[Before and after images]
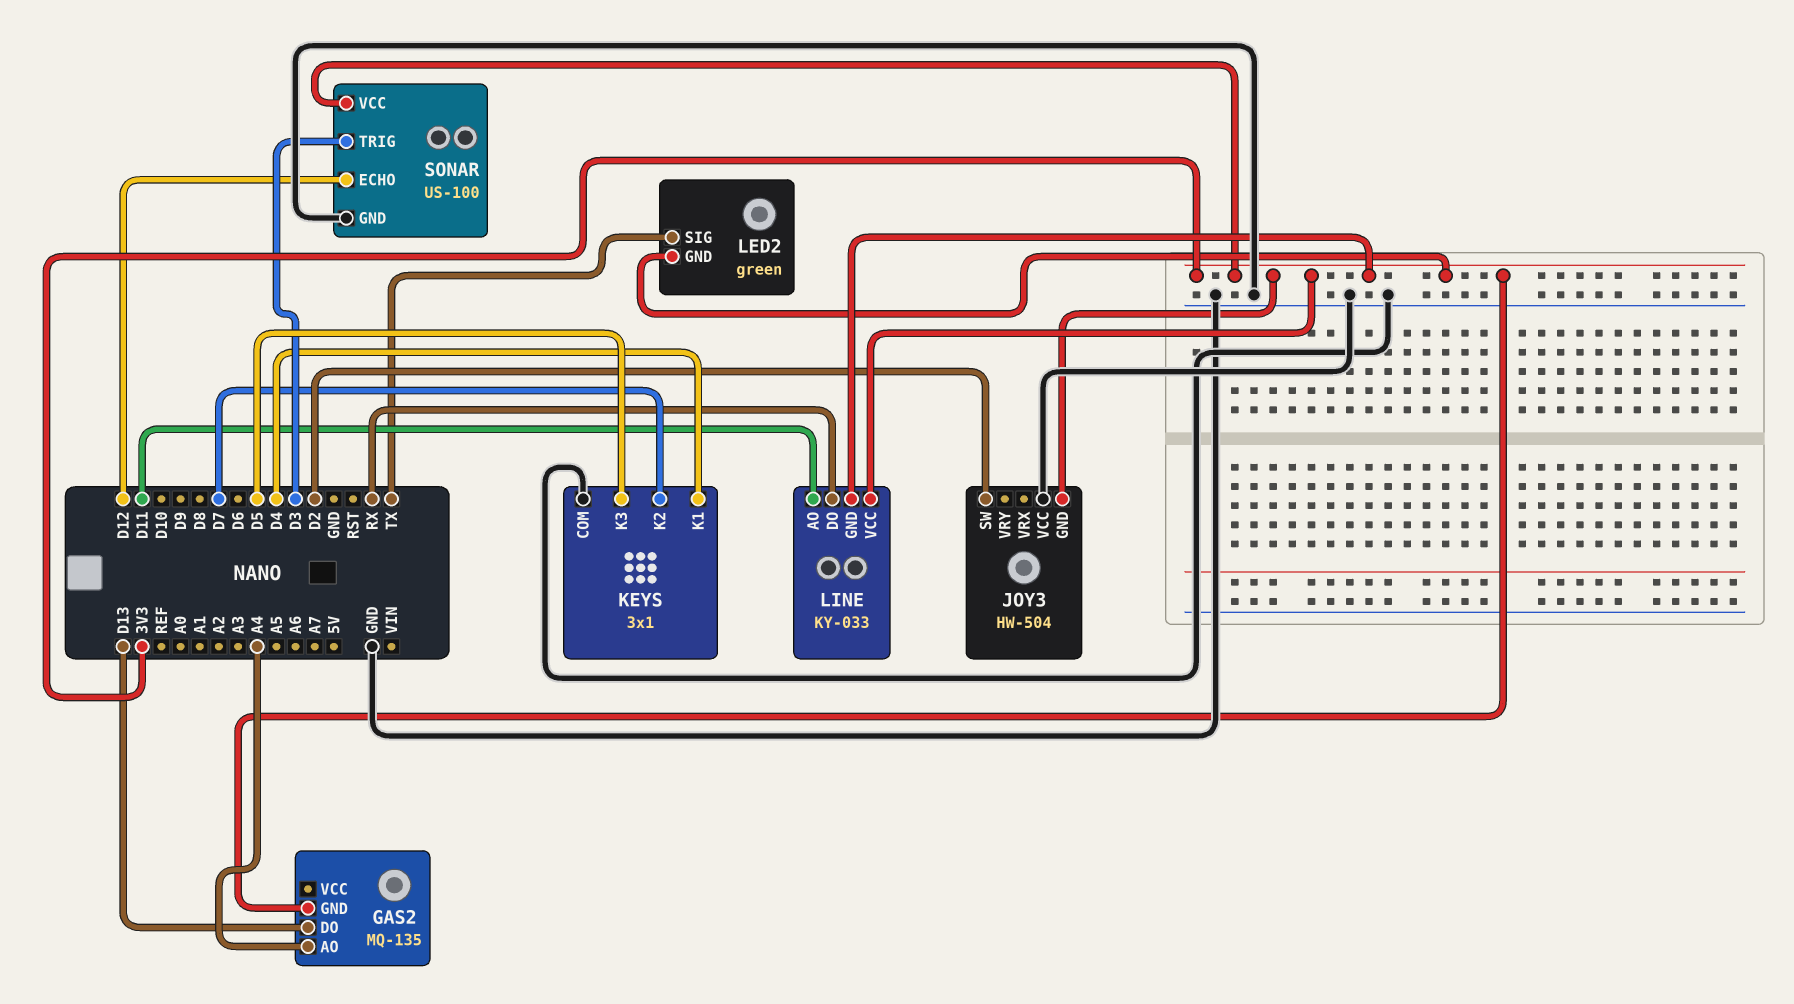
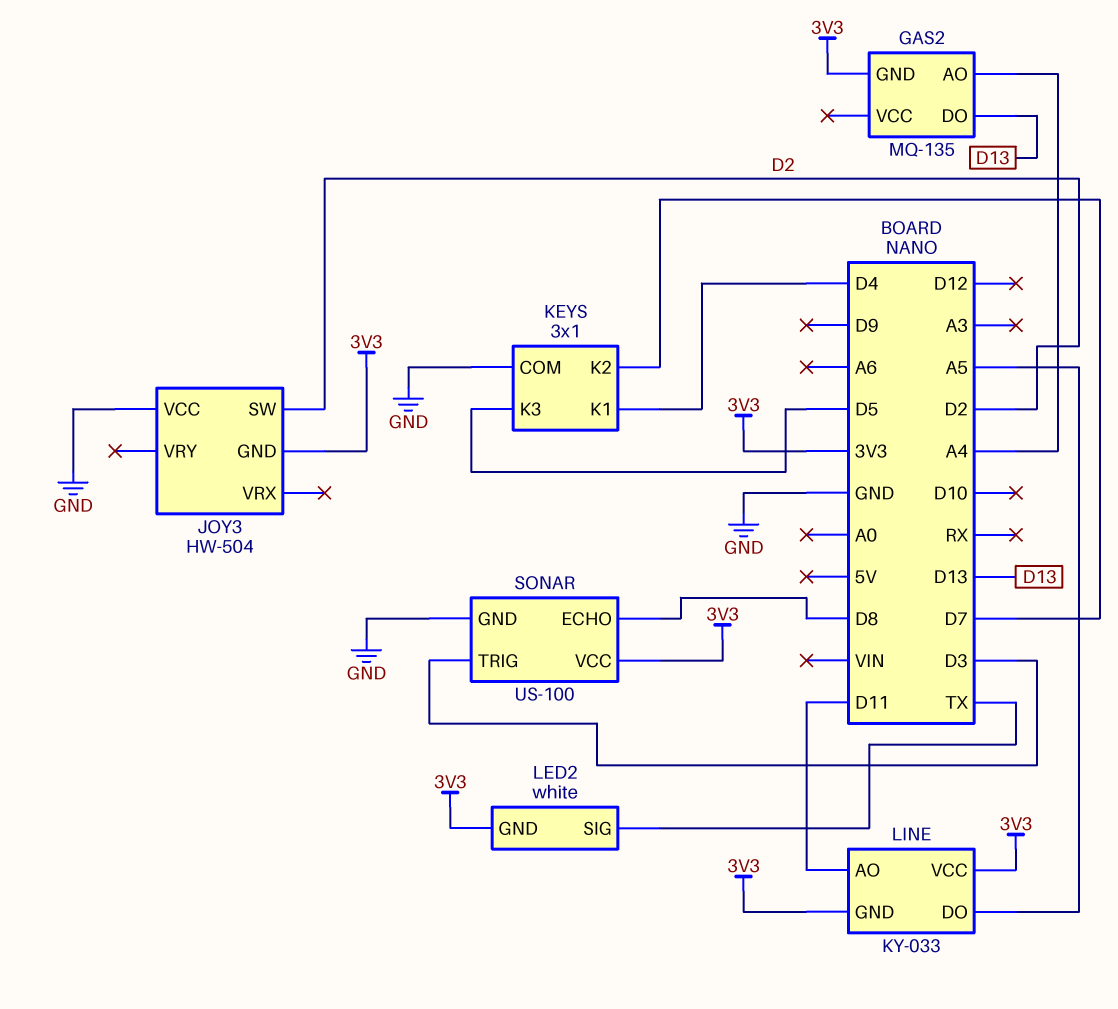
LED2: green -> white
LINE pin DO: RX -> A5
SONAR pin ECHO: D12 -> D8

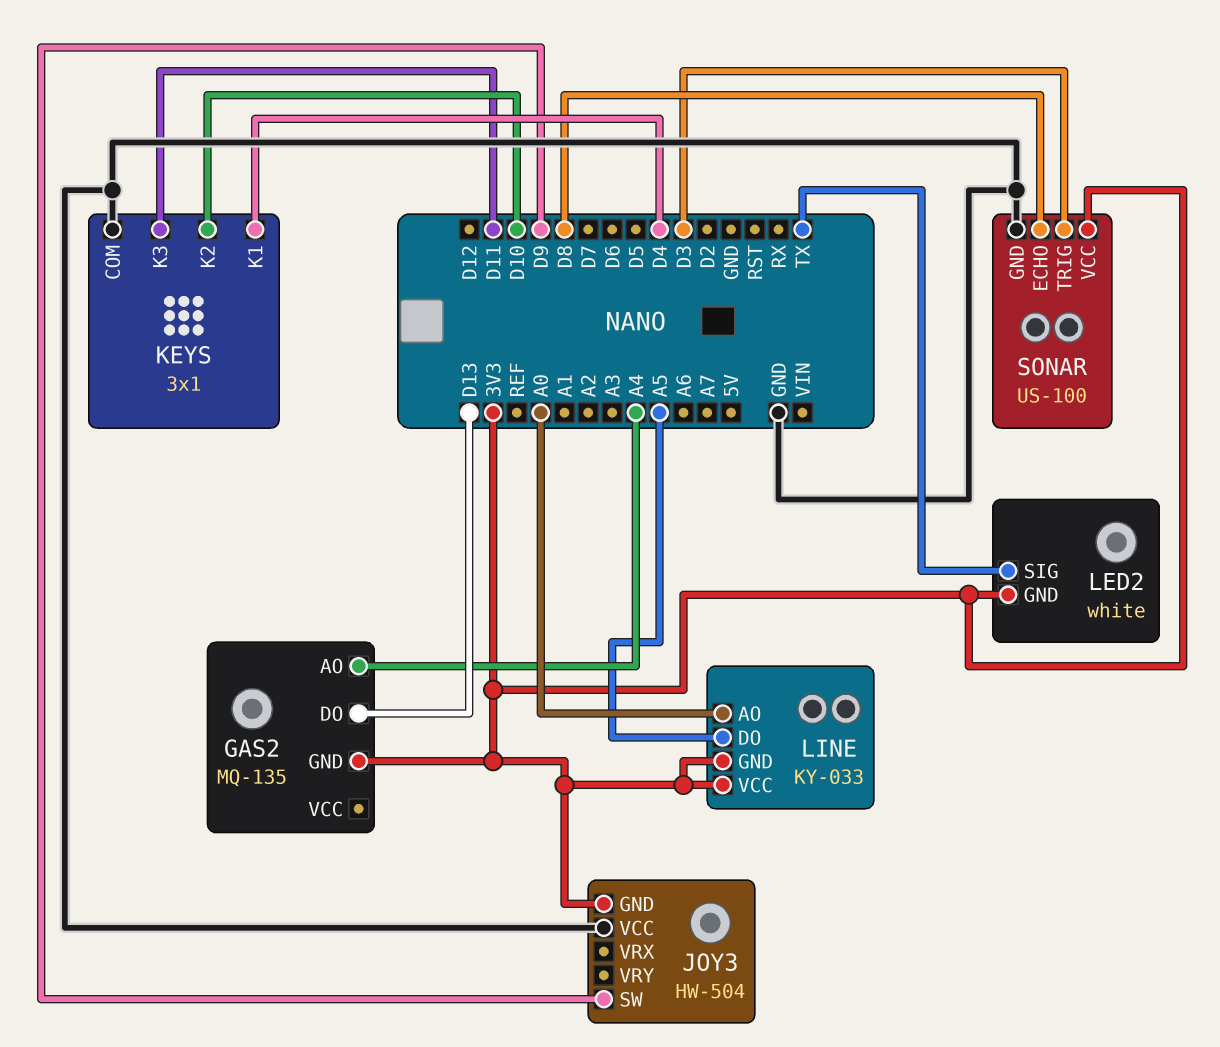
JOY3 pin SW: D2 -> D9
KEYS pin K2: D7 -> D10
KEYS pin K3: D5 -> D11
LINE pin AO: D11 -> A0

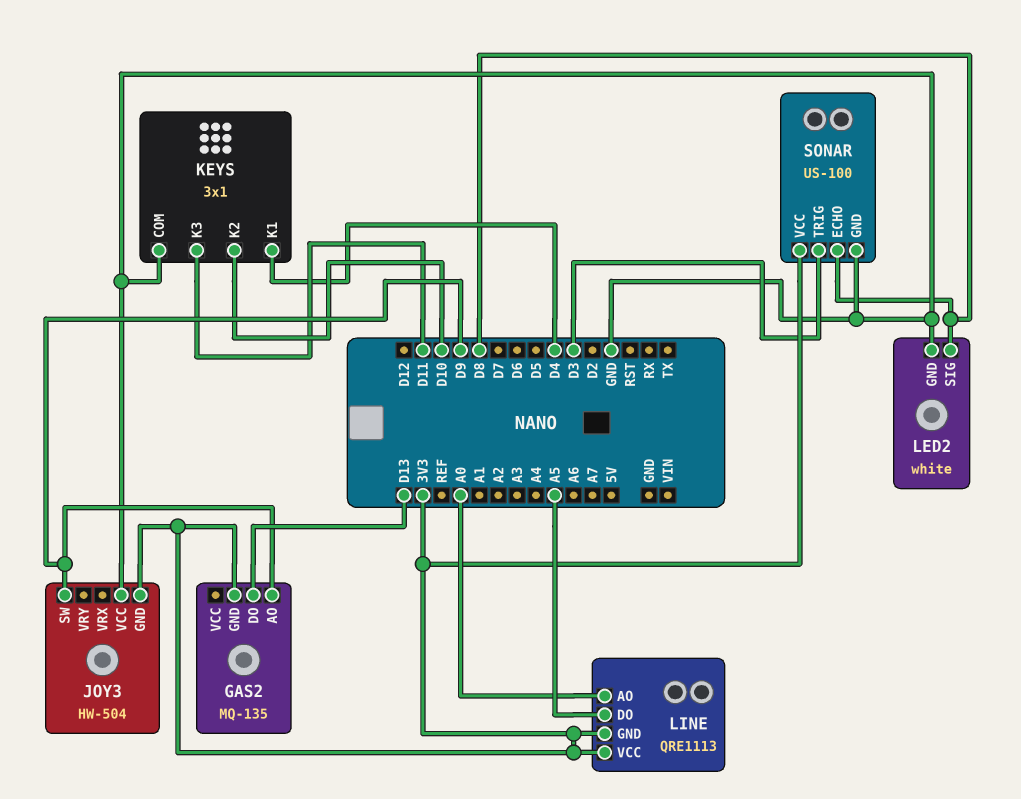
GAS2 pin AO: A4 -> D9
LED2 pin GND: 3V3 -> GND
LED2 pin SIG: TX -> D8
LINE: KY-033 -> QRE1113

WORK INSTRUCTIONS:
Make an exact copy of the records shown above, without the pictures.

RESULT BELOW:
LED2: green -> white
LINE pin DO: RX -> A5
SONAR pin ECHO: D12 -> D8

JOY3 pin SW: D2 -> D9
KEYS pin K2: D7 -> D10
KEYS pin K3: D5 -> D11
LINE pin AO: D11 -> A0

GAS2 pin AO: A4 -> D9
LED2 pin GND: 3V3 -> GND
LED2 pin SIG: TX -> D8
LINE: KY-033 -> QRE1113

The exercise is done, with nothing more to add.